Your reply should be a faithful copy of the records below, free of pictures.

[Object correspondence data]
————————
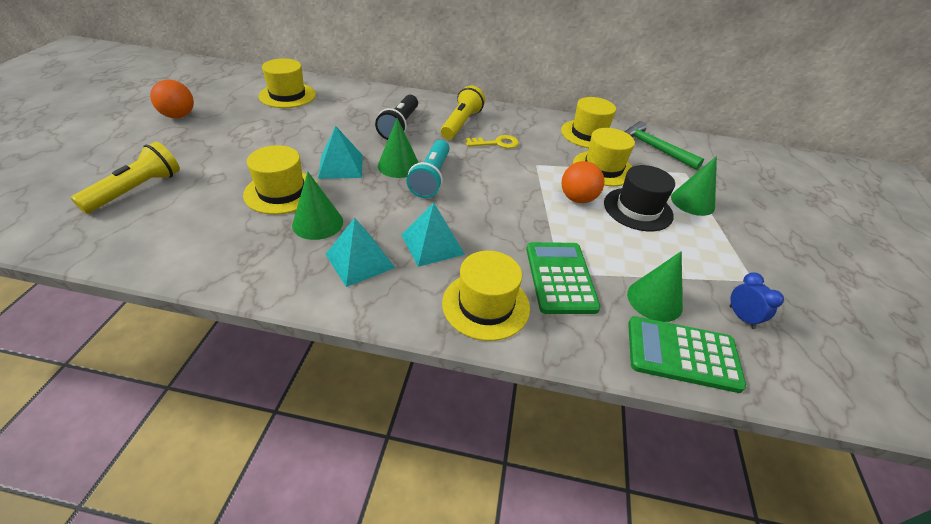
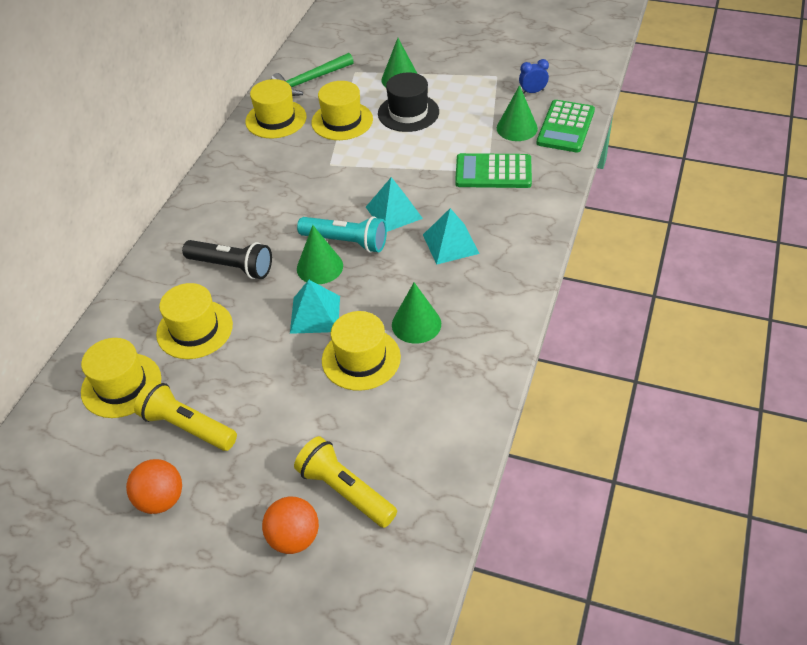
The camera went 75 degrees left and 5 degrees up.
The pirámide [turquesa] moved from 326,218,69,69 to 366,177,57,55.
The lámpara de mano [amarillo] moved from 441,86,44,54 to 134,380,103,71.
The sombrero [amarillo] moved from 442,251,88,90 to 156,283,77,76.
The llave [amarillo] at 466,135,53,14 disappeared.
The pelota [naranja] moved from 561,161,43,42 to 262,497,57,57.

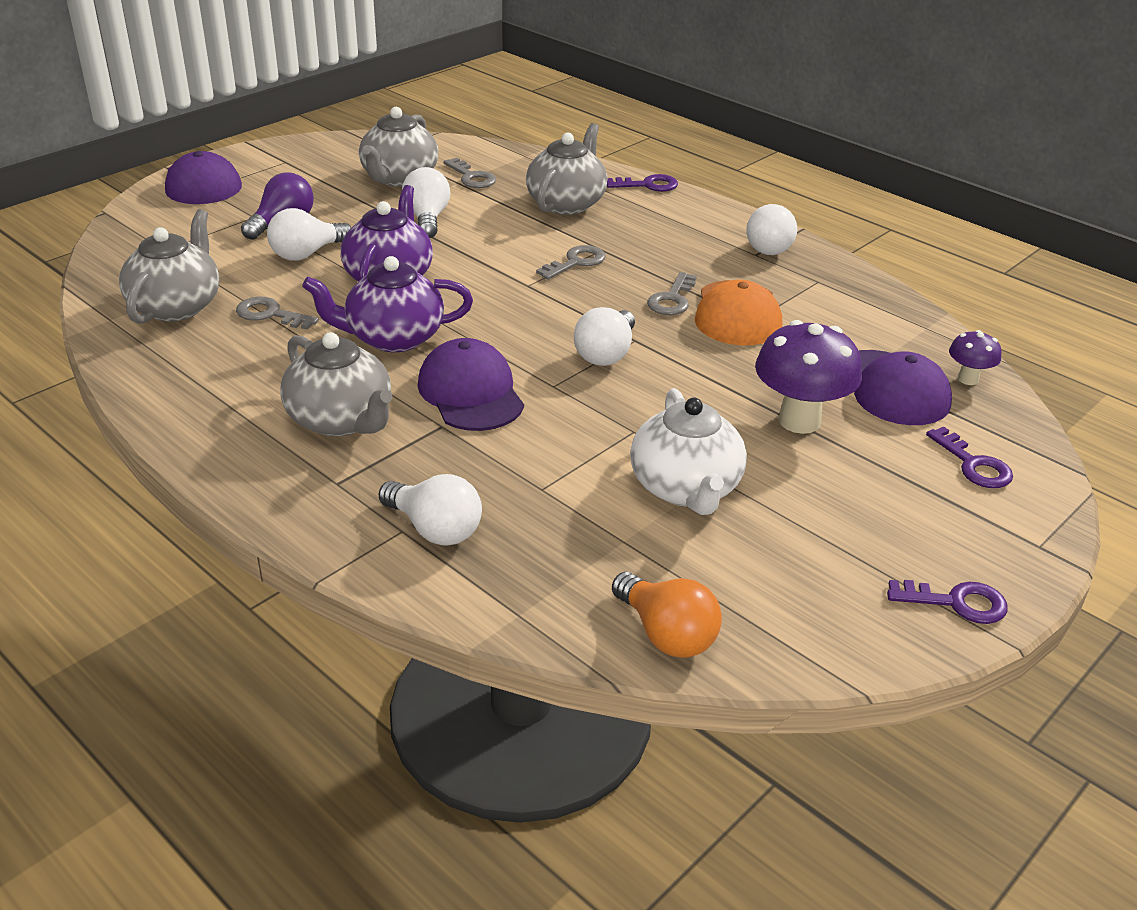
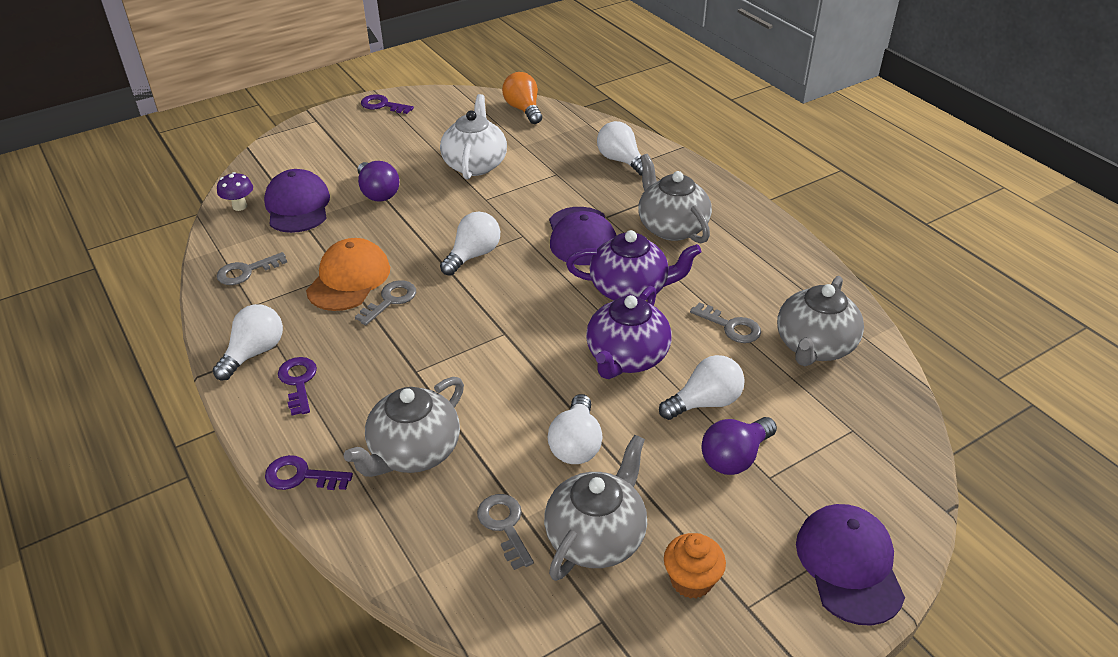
The camera went 165 degrees left and 5 degrees up.
The llave [gris] moved from 536,245,69,35 to 216,252,71,33.
The seta [morado] at 755,320,107,114 was replaced by the bombilla [morado] at 358,161,41,40.
The llave [morado] moved from 926,427,87,61 to 278,357,39,58.
The magdalena [naranja] at 664,533,62,66 appeared.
————————
# ANSWER TO THE EXERCISE:
The camera went 75 degrees left and 5 degrees up.
The pirámide [turquesa] moved from 326,218,69,69 to 366,177,57,55.
The lámpara de mano [amarillo] moved from 441,86,44,54 to 134,380,103,71.
The sombrero [amarillo] moved from 442,251,88,90 to 156,283,77,76.
The llave [amarillo] at 466,135,53,14 disappeared.
The pelota [naranja] moved from 561,161,43,42 to 262,497,57,57.

The camera went 165 degrees left and 5 degrees up.
The llave [gris] moved from 536,245,69,35 to 216,252,71,33.
The seta [morado] at 755,320,107,114 was replaced by the bombilla [morado] at 358,161,41,40.
The llave [morado] moved from 926,427,87,61 to 278,357,39,58.
The magdalena [naranja] at 664,533,62,66 appeared.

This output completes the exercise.